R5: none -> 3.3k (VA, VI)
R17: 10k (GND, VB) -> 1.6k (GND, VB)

============================================================

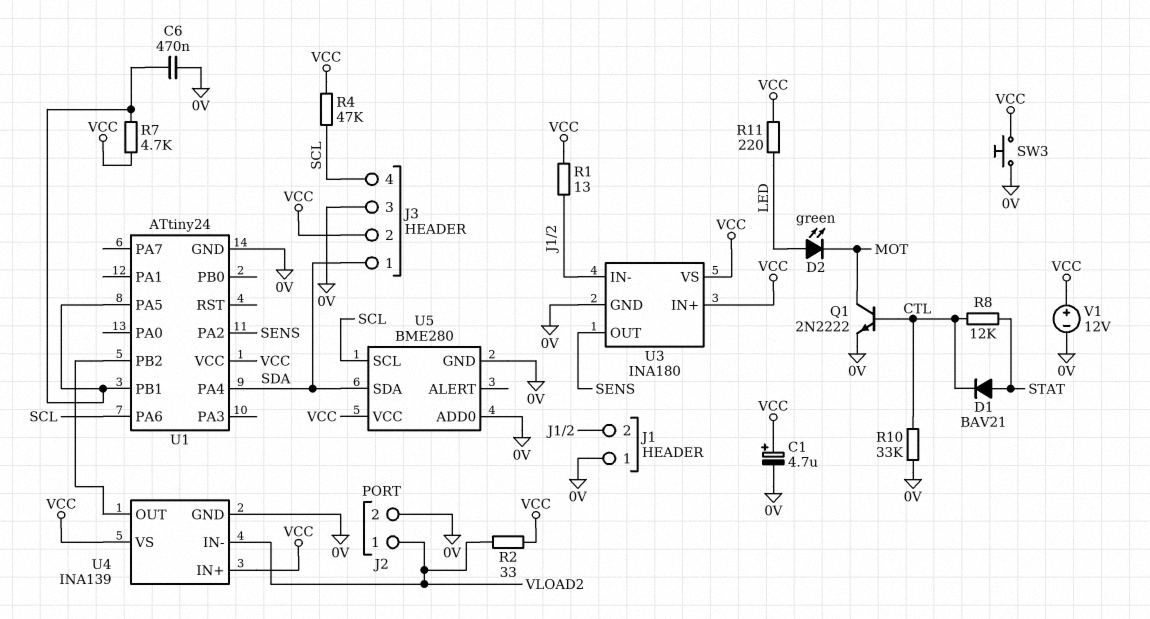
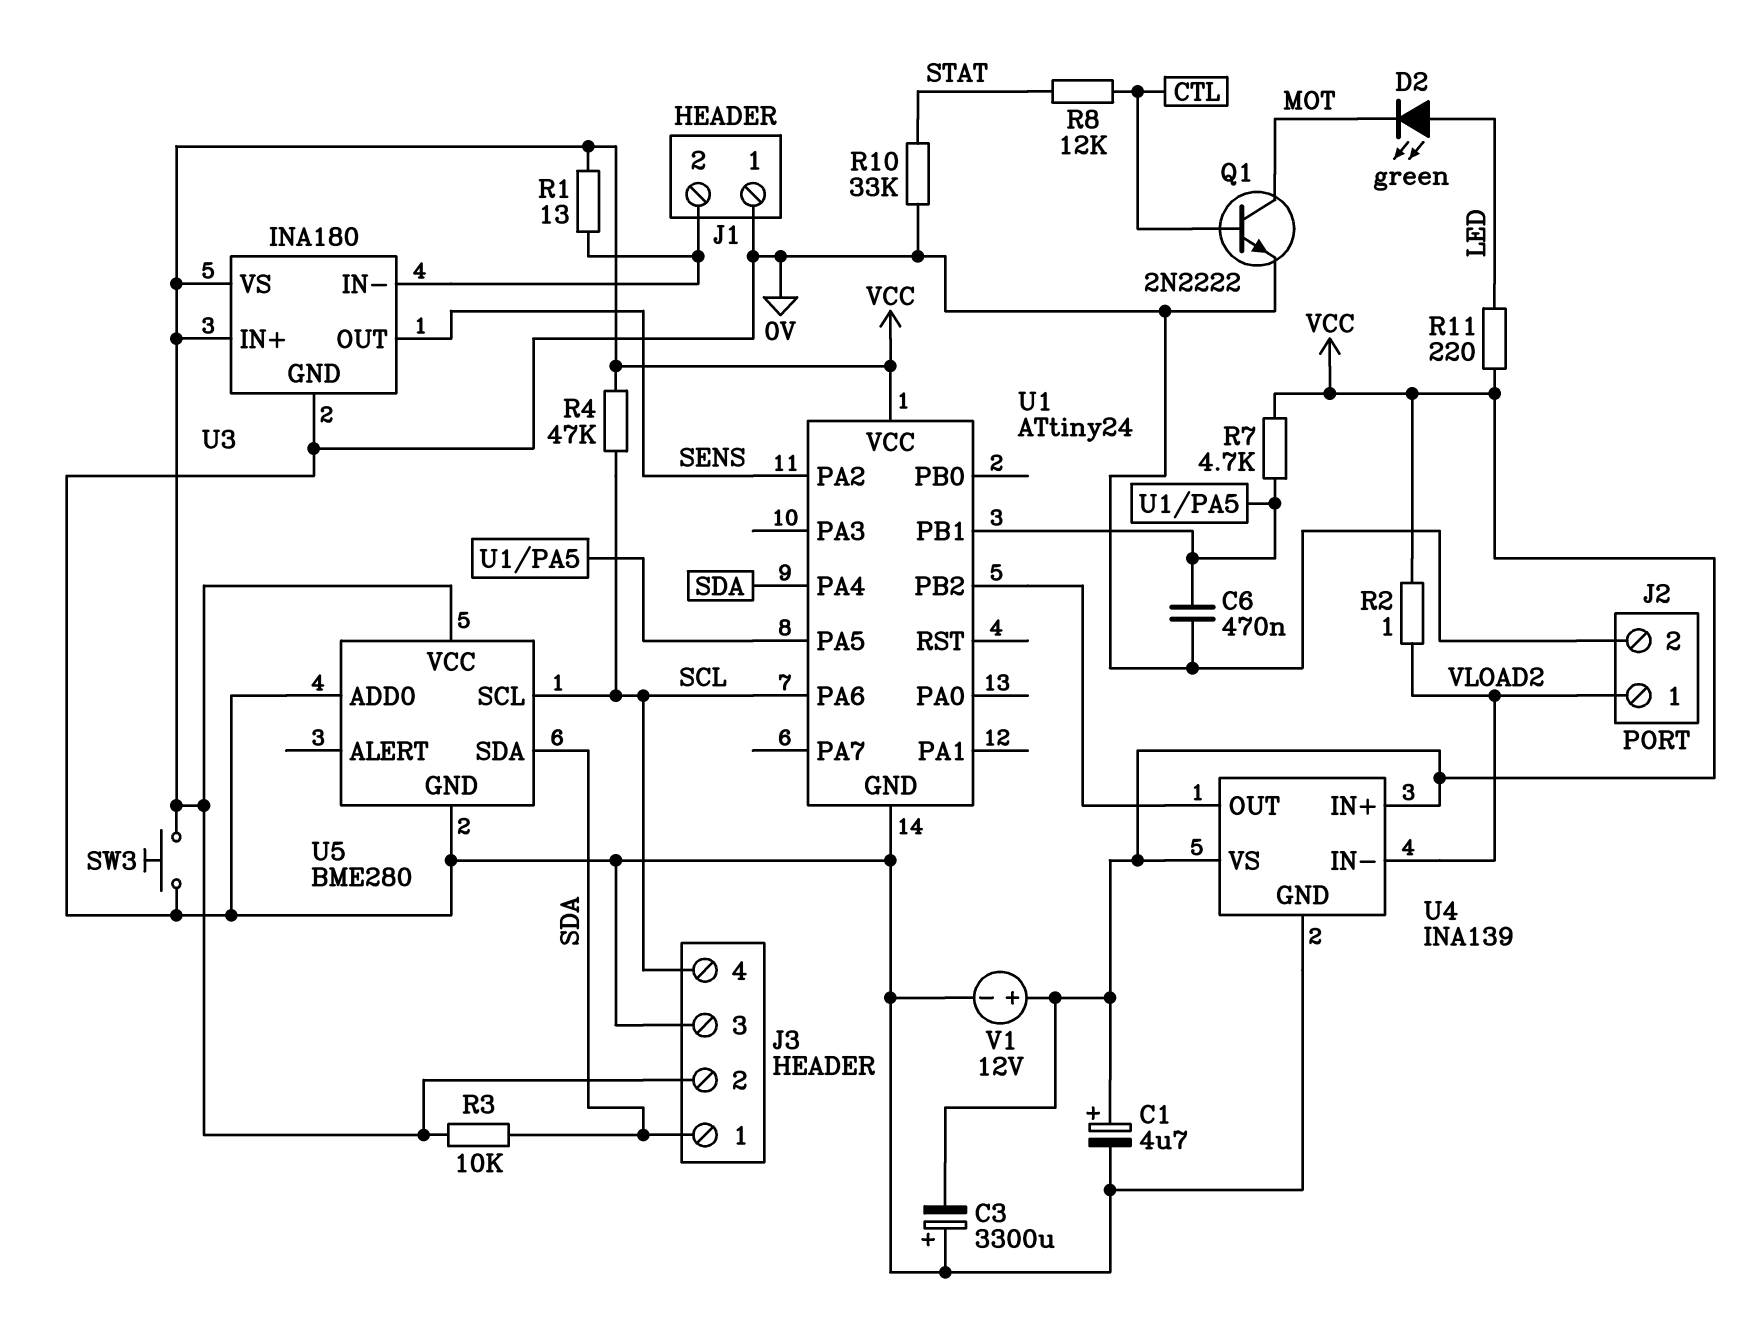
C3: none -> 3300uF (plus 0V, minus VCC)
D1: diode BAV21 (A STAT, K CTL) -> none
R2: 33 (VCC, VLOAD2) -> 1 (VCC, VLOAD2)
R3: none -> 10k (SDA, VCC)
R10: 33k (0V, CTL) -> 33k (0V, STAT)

============================================================

Problem to work on:
Send back exactly the lines of the listing above starting at the one with "D1: diode BAV21 (A STAT, K CTL) -> none" and ending at the one with "R10: 33k (0V, CTL) -> 33k (0V, STAT)", inclusive, and no others.

Exercise result:
D1: diode BAV21 (A STAT, K CTL) -> none
R2: 33 (VCC, VLOAD2) -> 1 (VCC, VLOAD2)
R3: none -> 10k (SDA, VCC)
R10: 33k (0V, CTL) -> 33k (0V, STAT)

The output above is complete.